The copy should hold exactly the lines below from the one that contains "pink dice [20,215,52,250]" through the one that contains "none -> grey button [148,384,229,458]" and nothing else, so no pictures.
#### SUPPLIED MATERIAL
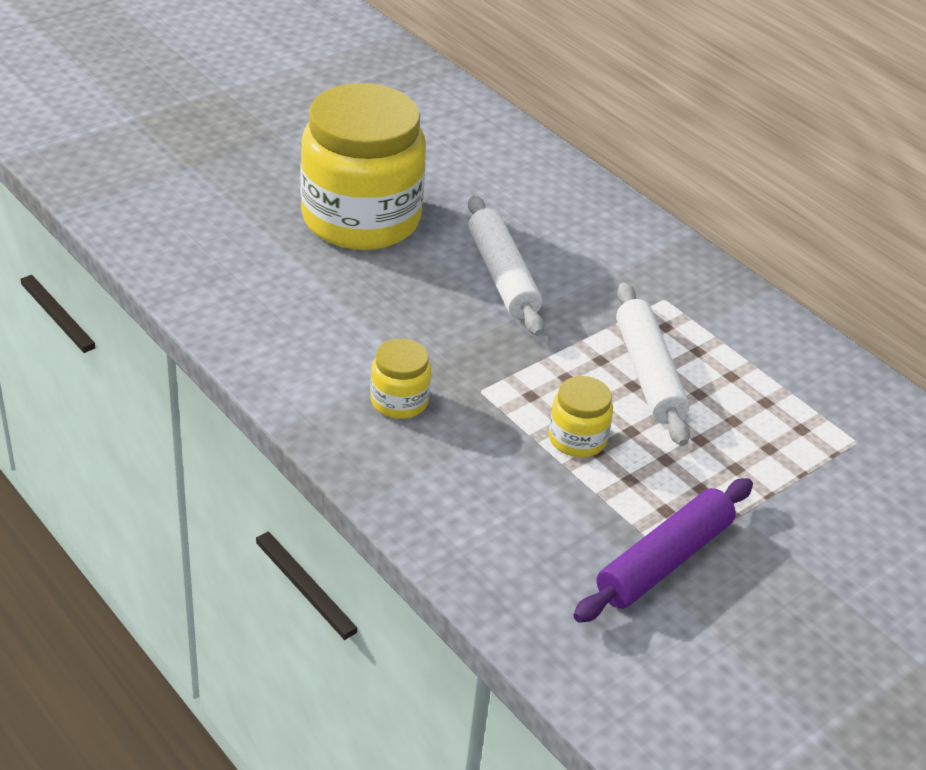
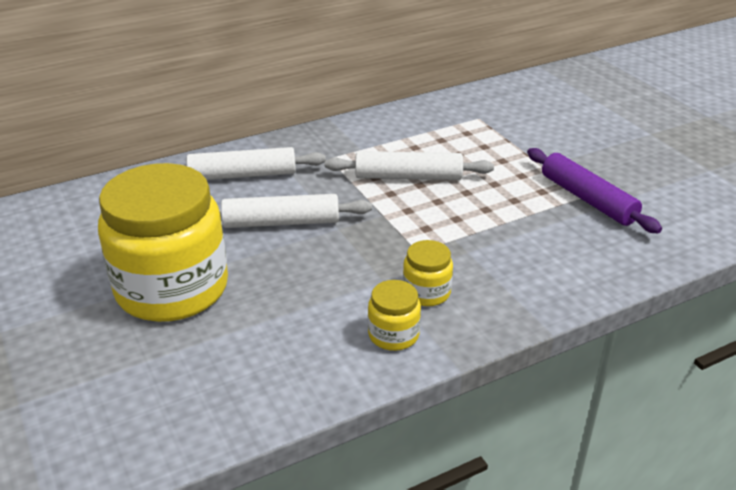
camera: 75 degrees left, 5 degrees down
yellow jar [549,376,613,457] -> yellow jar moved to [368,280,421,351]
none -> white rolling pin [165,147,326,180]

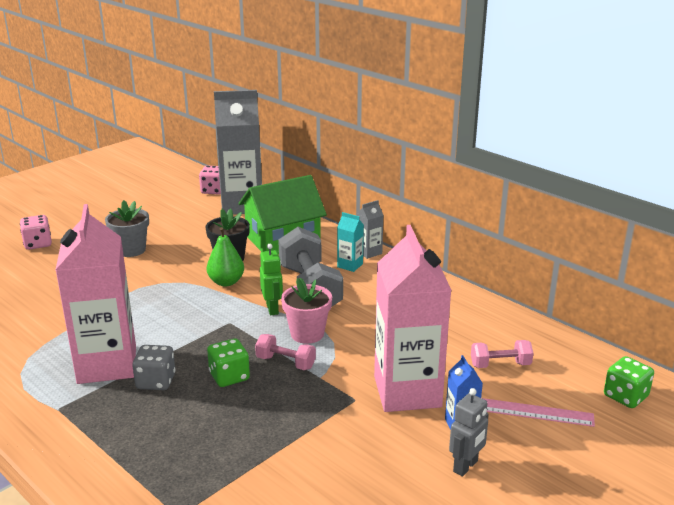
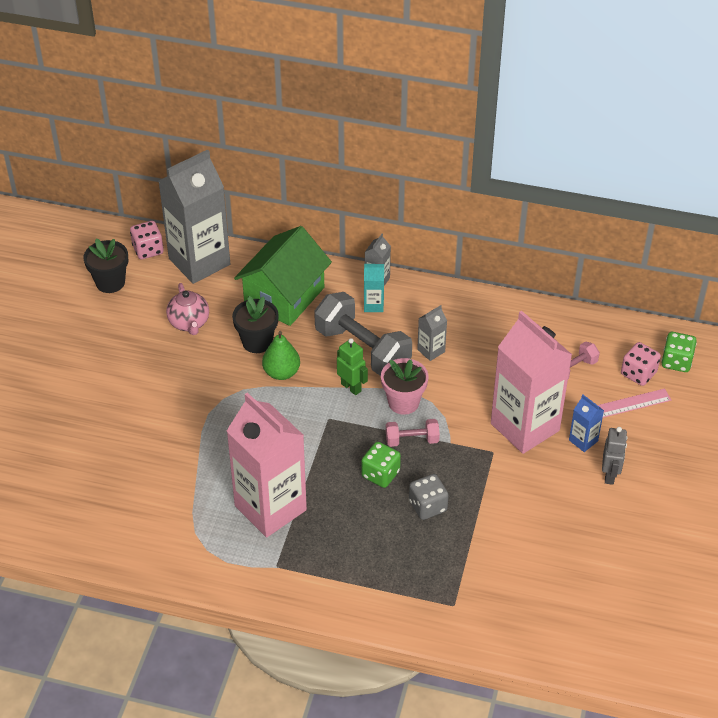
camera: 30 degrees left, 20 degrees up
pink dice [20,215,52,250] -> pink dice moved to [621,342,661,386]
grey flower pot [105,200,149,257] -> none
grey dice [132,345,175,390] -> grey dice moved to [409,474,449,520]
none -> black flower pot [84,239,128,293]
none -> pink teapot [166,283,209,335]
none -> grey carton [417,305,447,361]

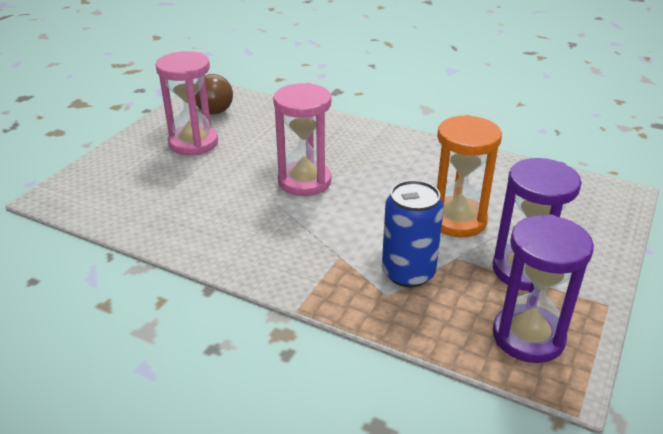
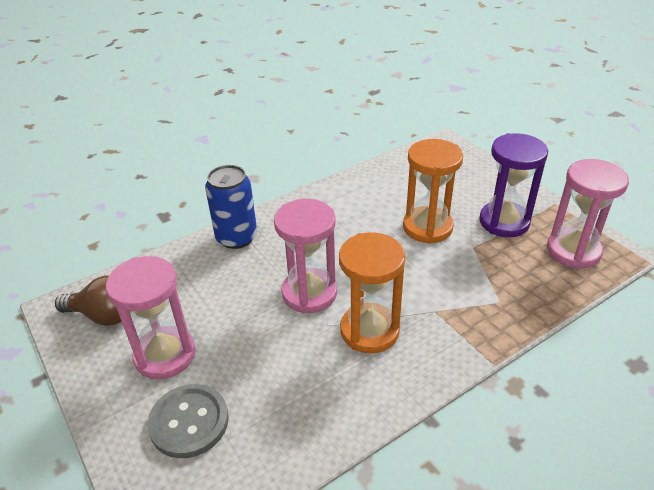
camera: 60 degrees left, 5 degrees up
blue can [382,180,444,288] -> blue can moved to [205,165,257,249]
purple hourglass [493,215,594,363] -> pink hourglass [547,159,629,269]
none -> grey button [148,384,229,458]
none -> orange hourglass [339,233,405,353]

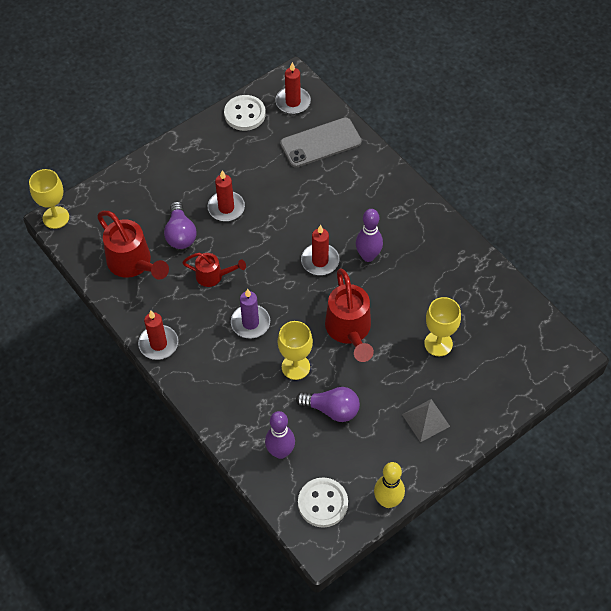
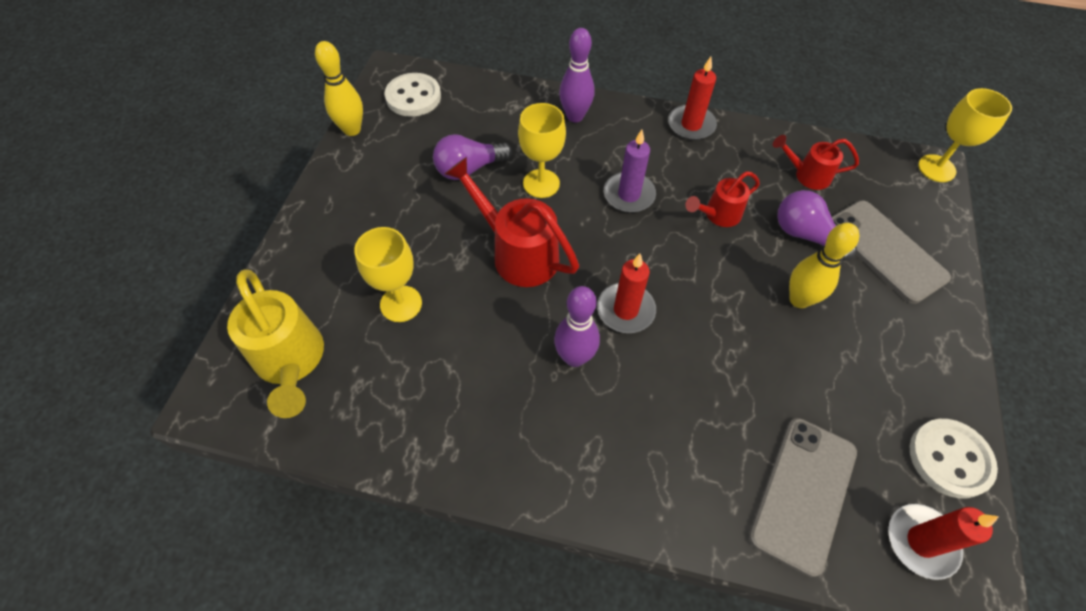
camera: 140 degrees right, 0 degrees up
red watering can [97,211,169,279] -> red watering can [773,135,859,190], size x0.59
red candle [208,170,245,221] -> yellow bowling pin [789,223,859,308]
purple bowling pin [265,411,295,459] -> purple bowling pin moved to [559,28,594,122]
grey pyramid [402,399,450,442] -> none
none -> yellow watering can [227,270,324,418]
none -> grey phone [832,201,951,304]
########
### OUTPUT
pink dice [20,215,52,250] -> pink dice moved to [621,342,661,386]
grey flower pot [105,200,149,257] -> none
grey dice [132,345,175,390] -> grey dice moved to [409,474,449,520]
none -> black flower pot [84,239,128,293]
none -> pink teapot [166,283,209,335]
none -> grey carton [417,305,447,361]

camera: 60 degrees left, 5 degrees up
blue can [382,180,444,288] -> blue can moved to [205,165,257,249]
purple hourglass [493,215,594,363] -> pink hourglass [547,159,629,269]
none -> grey button [148,384,229,458]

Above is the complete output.